---- Task inputs
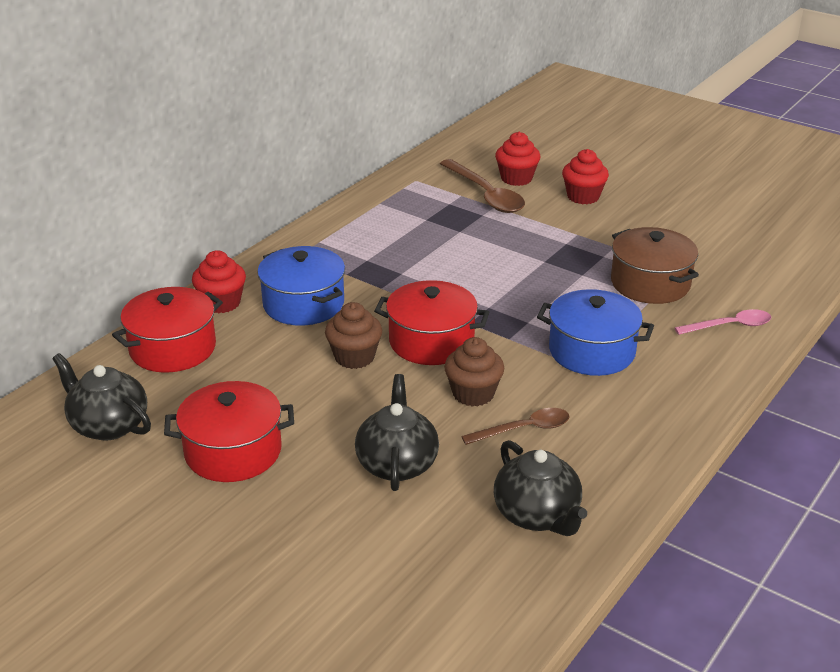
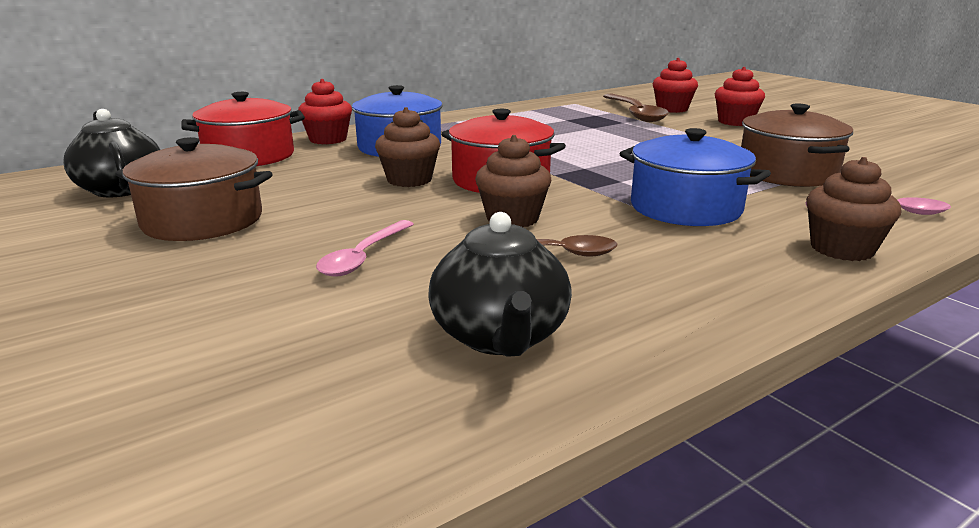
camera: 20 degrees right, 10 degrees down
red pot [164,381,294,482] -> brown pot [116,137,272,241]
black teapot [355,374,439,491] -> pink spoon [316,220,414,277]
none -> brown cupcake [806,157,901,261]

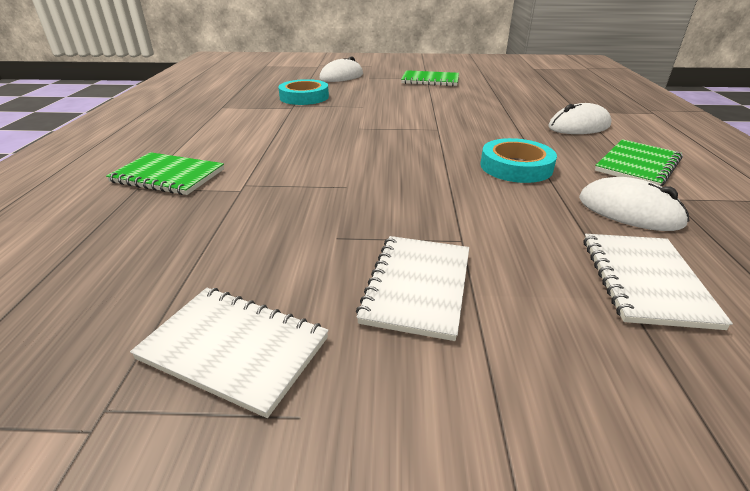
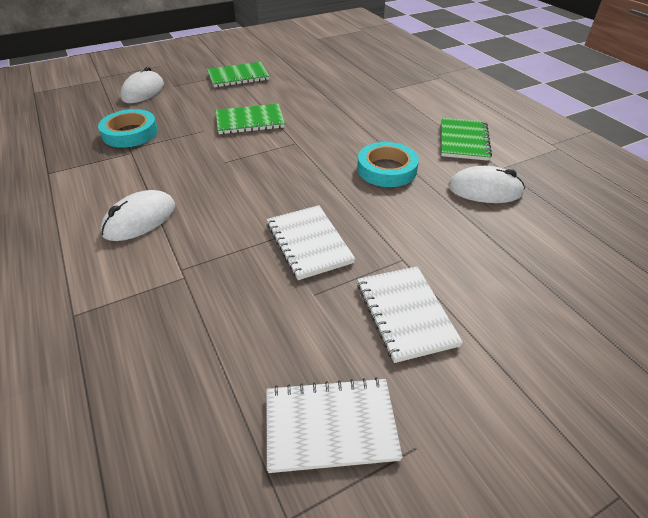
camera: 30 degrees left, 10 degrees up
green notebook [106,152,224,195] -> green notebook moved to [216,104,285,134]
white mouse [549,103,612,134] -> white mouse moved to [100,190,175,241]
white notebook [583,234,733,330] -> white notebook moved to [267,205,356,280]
--------
Task requirements :: Your answer must be the line with "white mouse [549,103,612,134]" and all lines after it through the final line of the entries, copied exactly and with nothing added.

Task response ::
white mouse [549,103,612,134] -> white mouse moved to [100,190,175,241]
white notebook [583,234,733,330] -> white notebook moved to [267,205,356,280]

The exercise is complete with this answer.